*AVAILABLE RECORDS*
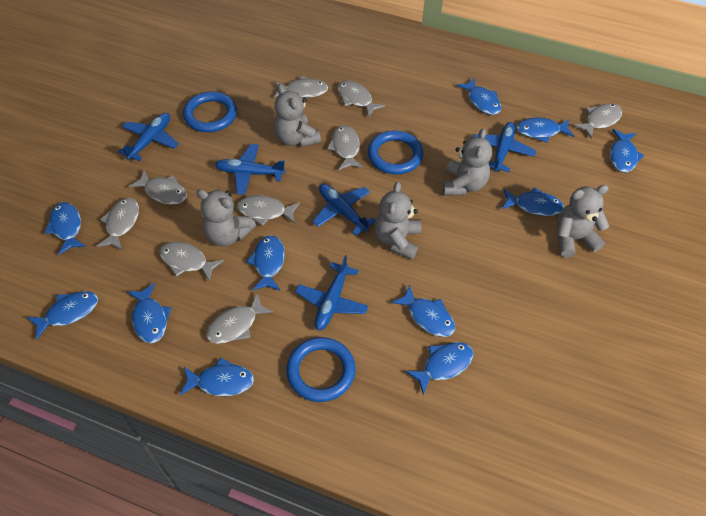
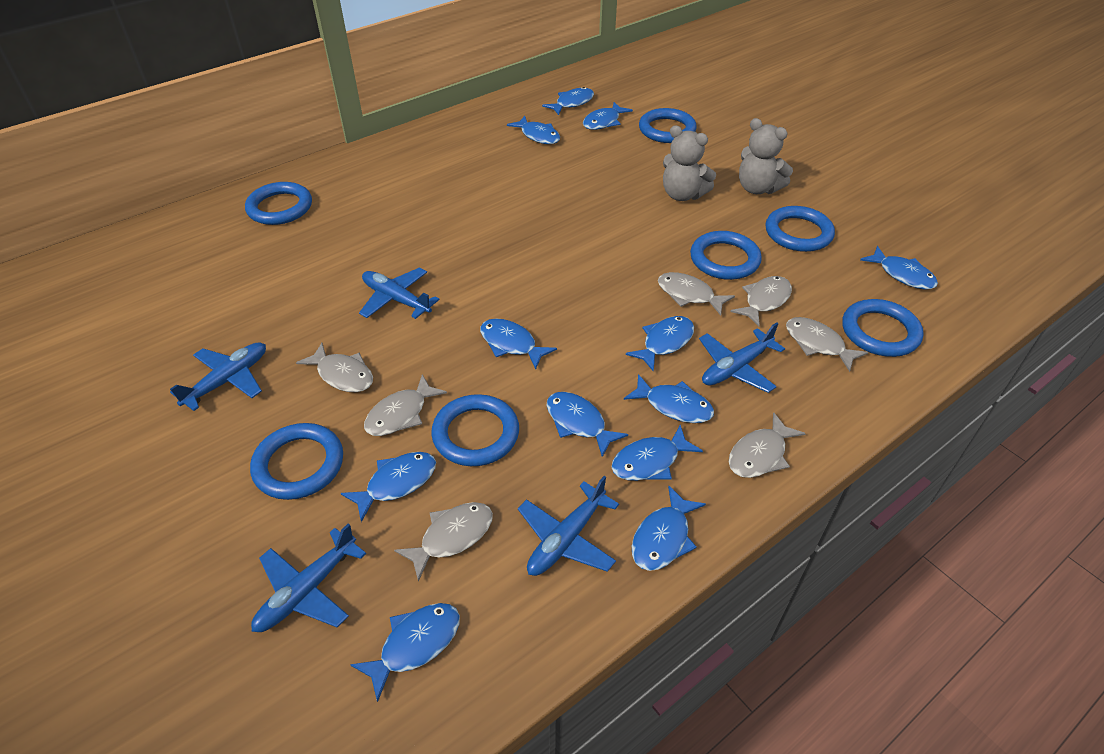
blue fish: 11 -> 12
blue ring: 3 -> 7
grey fish: 9 -> 7
grey teddy bear: 5 -> 2

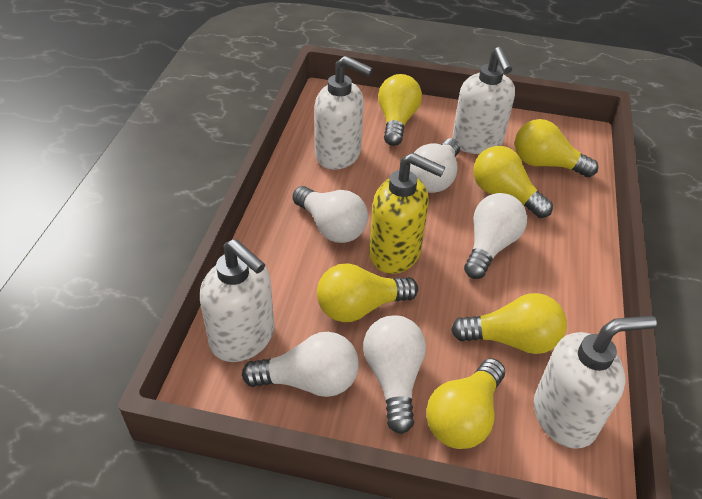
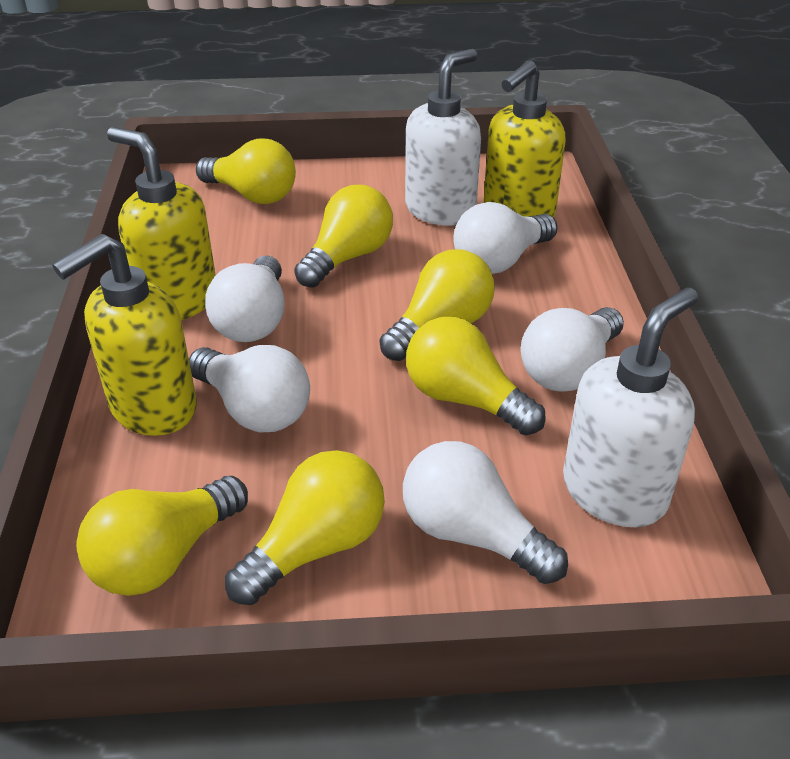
white soap dispenser: 4 -> 2
yellow soap dispenser: 1 -> 3

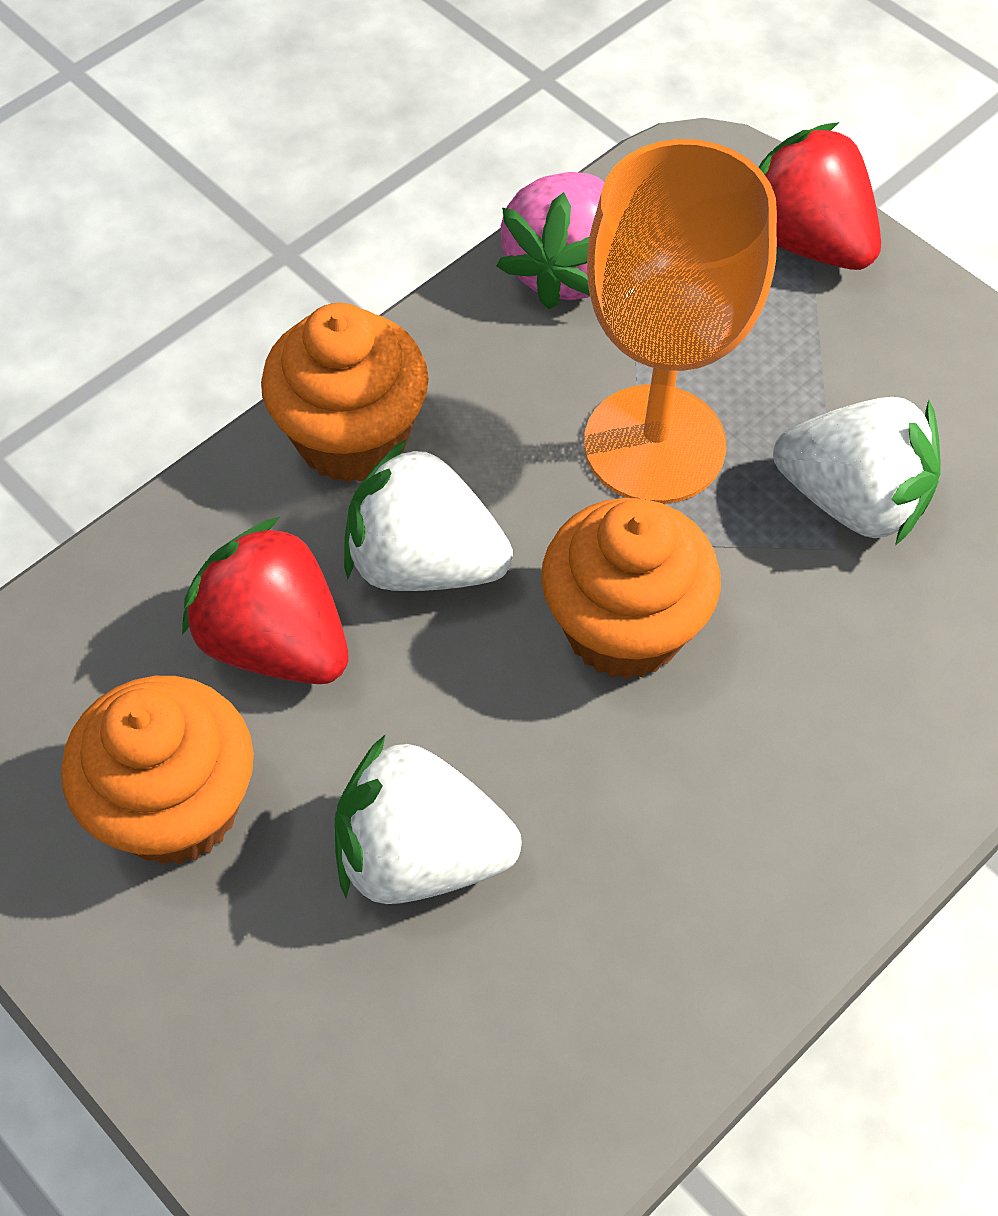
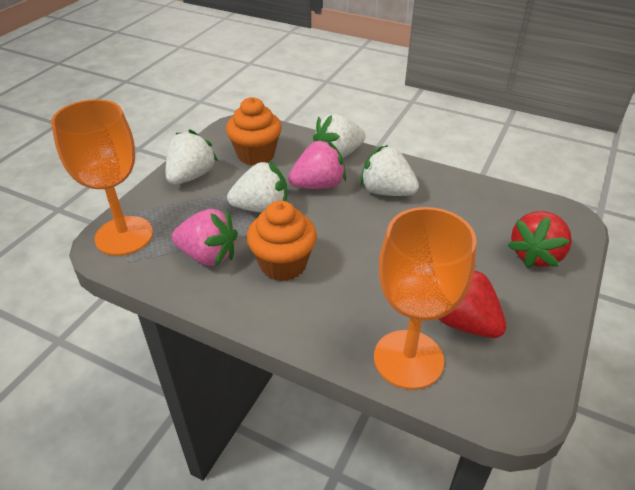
orange cupcake: 3 -> 2
orange goblet: 1 -> 2
pink strawberry: 1 -> 2
white strawberry: 3 -> 4

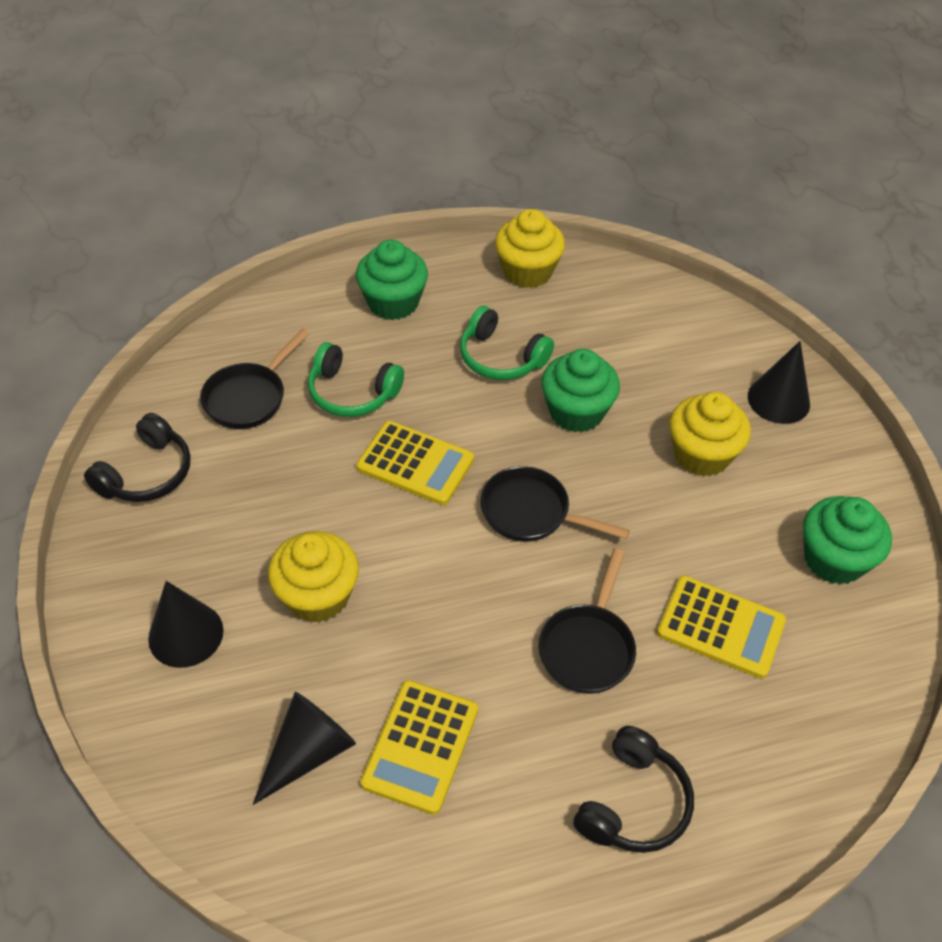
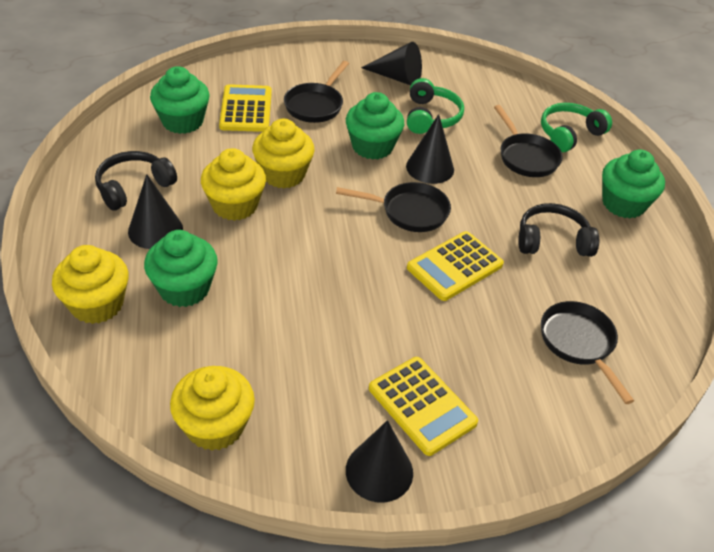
black cone: 3 -> 4
black pan: 3 -> 4
green cupcake: 3 -> 4
yellow cupcake: 3 -> 4

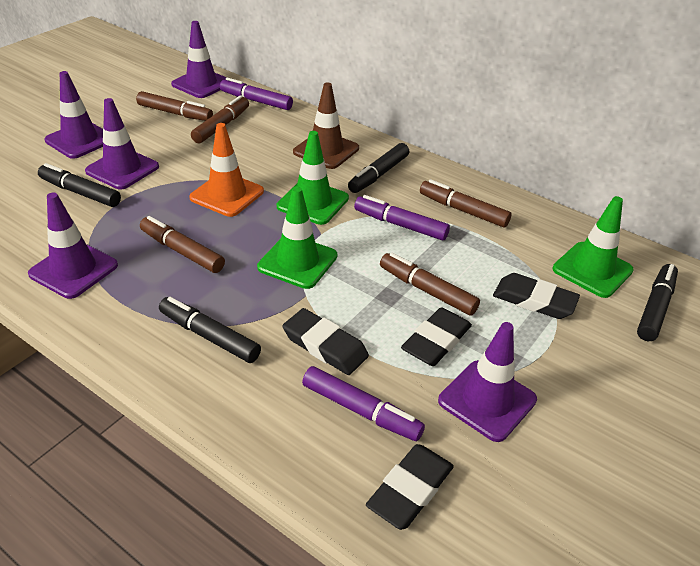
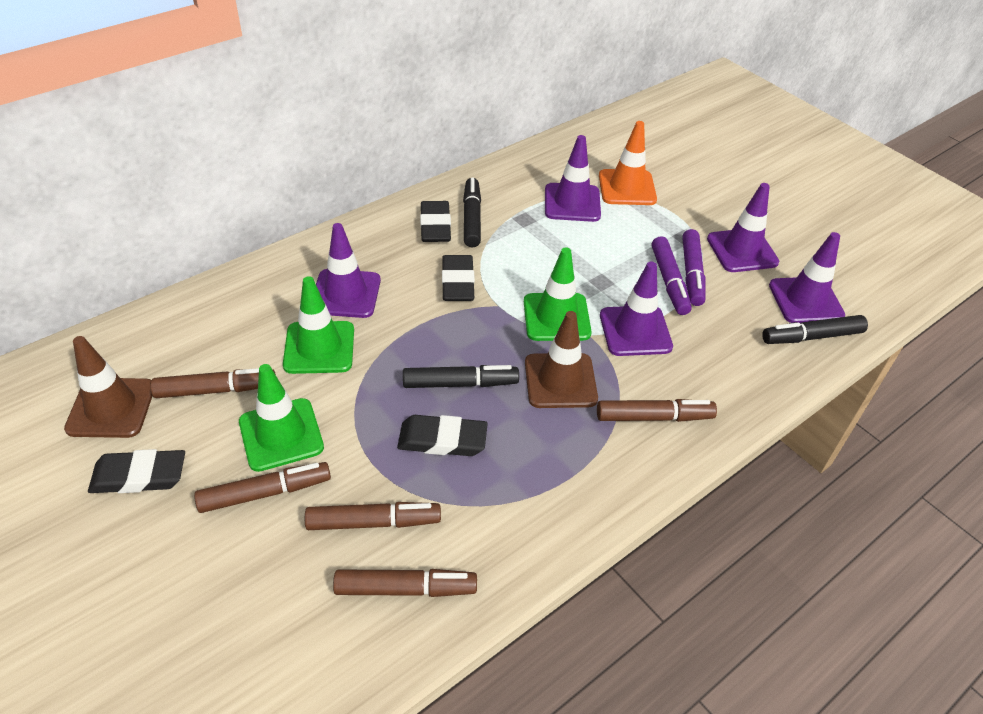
black marker: 4 -> 3
brown traffic cone: 1 -> 2
purple marker: 3 -> 2

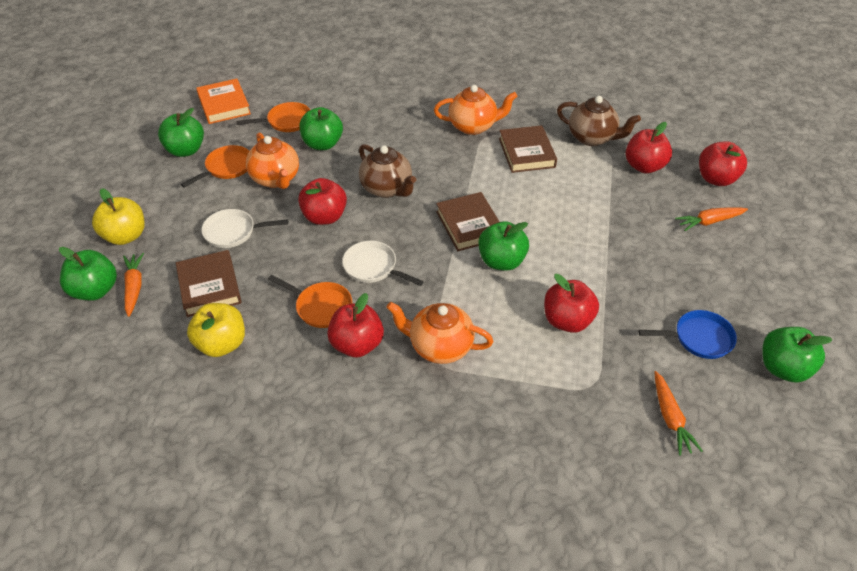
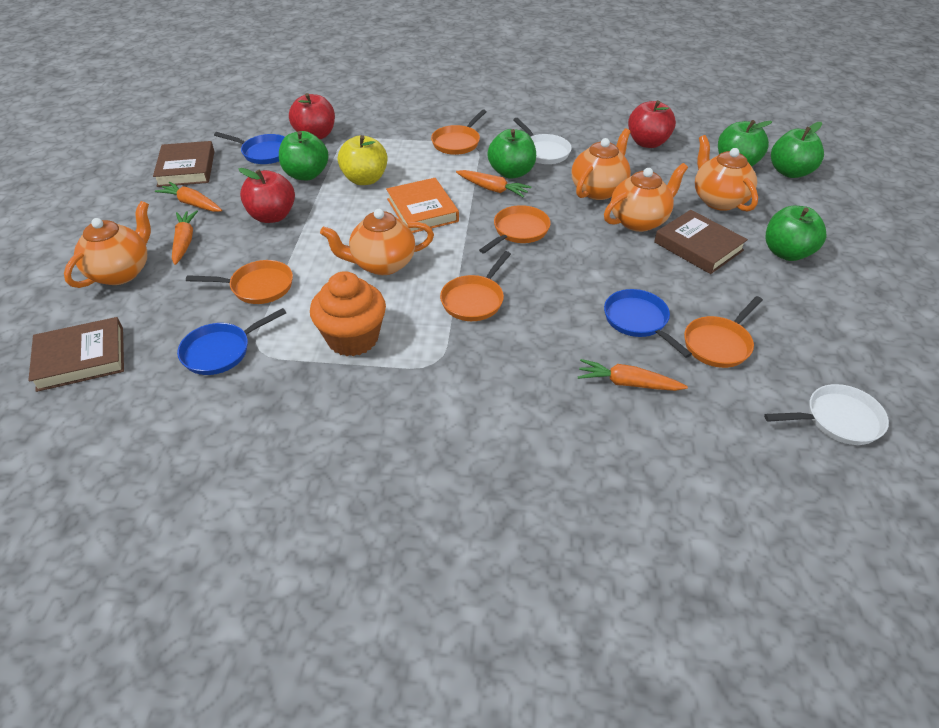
blue pan: 1 -> 3
brown teapot: 2 -> 0
orange carrot: 3 -> 4
orange cupcake: 0 -> 1
orange pan: 3 -> 5
orange teapot: 3 -> 5
red apple: 5 -> 3
yellow apple: 2 -> 1

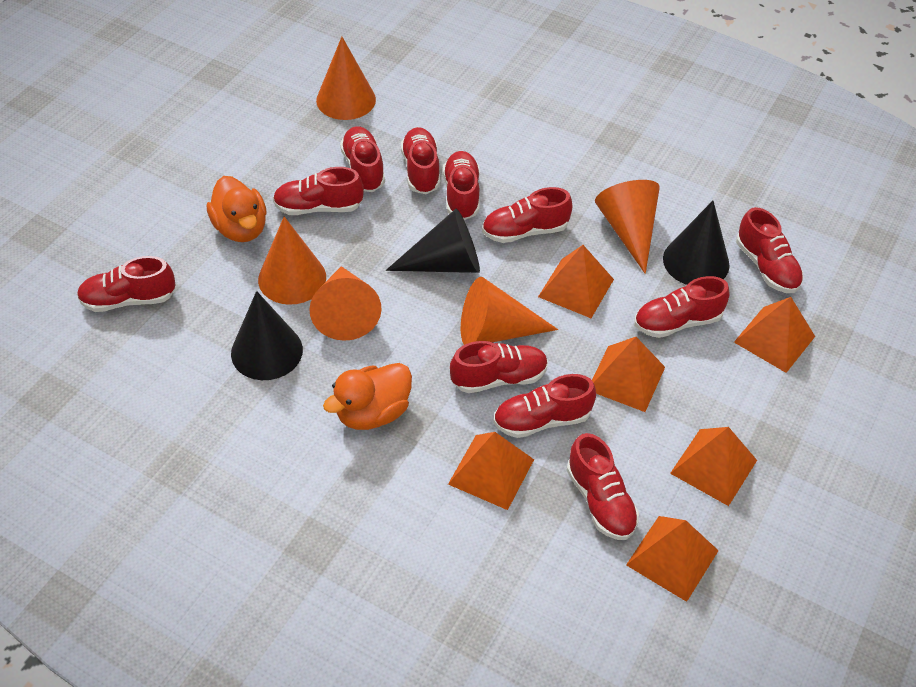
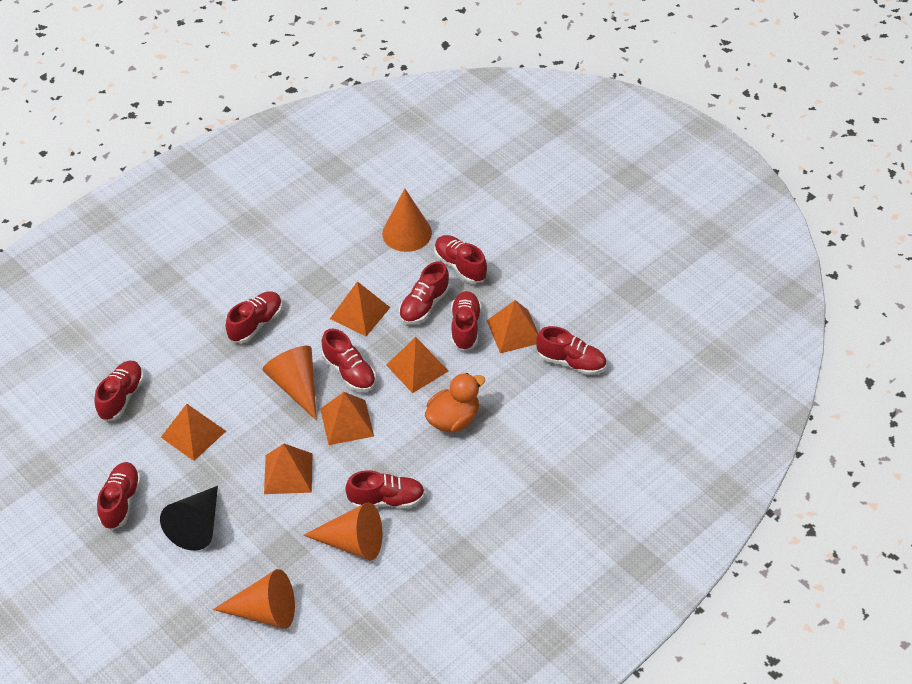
black cone: 3 -> 1
orange cone: 5 -> 4
orange duck: 2 -> 1
red shoe: 11 -> 9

*YOUR GOAL*
Output the line containing "brown teapot: 2 -> 0" along with every line after it to the end of the material, exactly as written, but without pictures.

*EXERCISE RESPONSE*
brown teapot: 2 -> 0
orange carrot: 3 -> 4
orange cupcake: 0 -> 1
orange pan: 3 -> 5
orange teapot: 3 -> 5
red apple: 5 -> 3
yellow apple: 2 -> 1

black cone: 3 -> 1
orange cone: 5 -> 4
orange duck: 2 -> 1
red shoe: 11 -> 9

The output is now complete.